Segment Start: THE DATA
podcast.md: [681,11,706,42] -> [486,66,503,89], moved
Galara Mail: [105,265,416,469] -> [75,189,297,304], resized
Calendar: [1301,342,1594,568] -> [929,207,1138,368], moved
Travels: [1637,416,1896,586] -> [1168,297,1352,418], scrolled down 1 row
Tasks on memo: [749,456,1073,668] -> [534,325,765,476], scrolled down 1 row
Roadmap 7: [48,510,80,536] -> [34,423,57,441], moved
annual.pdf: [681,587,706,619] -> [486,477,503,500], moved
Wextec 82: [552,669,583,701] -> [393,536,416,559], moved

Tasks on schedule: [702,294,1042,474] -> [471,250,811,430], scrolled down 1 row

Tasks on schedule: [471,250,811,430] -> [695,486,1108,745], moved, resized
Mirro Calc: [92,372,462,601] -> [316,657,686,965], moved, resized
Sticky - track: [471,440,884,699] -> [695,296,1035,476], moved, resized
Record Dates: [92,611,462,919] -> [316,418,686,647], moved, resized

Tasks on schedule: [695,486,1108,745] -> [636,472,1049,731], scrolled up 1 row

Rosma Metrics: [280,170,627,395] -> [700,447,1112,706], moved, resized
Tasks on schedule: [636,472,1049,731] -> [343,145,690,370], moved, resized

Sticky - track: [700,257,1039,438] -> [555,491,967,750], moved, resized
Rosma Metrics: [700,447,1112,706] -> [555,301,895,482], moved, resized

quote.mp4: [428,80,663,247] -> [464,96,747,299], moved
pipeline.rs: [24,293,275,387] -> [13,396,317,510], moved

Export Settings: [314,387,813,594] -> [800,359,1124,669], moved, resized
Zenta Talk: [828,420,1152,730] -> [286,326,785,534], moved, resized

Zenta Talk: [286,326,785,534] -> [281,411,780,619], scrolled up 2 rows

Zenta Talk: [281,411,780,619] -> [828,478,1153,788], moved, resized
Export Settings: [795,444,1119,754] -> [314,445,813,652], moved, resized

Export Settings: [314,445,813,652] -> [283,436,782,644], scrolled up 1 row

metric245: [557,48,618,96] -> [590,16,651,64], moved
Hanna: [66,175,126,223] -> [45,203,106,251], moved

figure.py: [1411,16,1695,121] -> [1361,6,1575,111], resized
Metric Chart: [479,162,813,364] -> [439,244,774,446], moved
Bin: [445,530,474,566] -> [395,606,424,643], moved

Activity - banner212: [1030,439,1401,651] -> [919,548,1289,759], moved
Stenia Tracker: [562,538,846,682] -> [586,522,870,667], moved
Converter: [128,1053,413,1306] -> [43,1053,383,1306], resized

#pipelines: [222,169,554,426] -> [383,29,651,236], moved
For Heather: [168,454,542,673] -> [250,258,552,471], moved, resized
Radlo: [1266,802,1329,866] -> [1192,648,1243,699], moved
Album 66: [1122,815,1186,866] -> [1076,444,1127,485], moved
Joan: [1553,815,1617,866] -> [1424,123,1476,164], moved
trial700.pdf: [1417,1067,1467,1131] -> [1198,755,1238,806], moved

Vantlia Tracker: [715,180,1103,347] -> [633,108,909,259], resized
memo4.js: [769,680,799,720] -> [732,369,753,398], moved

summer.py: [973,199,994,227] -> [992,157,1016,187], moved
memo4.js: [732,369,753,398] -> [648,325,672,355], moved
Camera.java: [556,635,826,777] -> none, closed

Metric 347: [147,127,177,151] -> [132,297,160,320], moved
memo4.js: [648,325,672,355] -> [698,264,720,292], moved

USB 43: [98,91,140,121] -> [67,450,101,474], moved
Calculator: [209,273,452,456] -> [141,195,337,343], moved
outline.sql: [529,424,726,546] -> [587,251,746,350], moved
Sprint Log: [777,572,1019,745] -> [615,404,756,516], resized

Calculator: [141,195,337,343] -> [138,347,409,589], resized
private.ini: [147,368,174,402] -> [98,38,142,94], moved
Segment End: THE DATA
INSTRUCTIONS FOR THE TASK
Could you return all lines from the data above that contain the string "Metrics"?

OUTPUT OF THE TASK
Rosma Metrics: [280,170,627,395] -> [700,447,1112,706], moved, resized
Rosma Metrics: [700,447,1112,706] -> [555,301,895,482], moved, resized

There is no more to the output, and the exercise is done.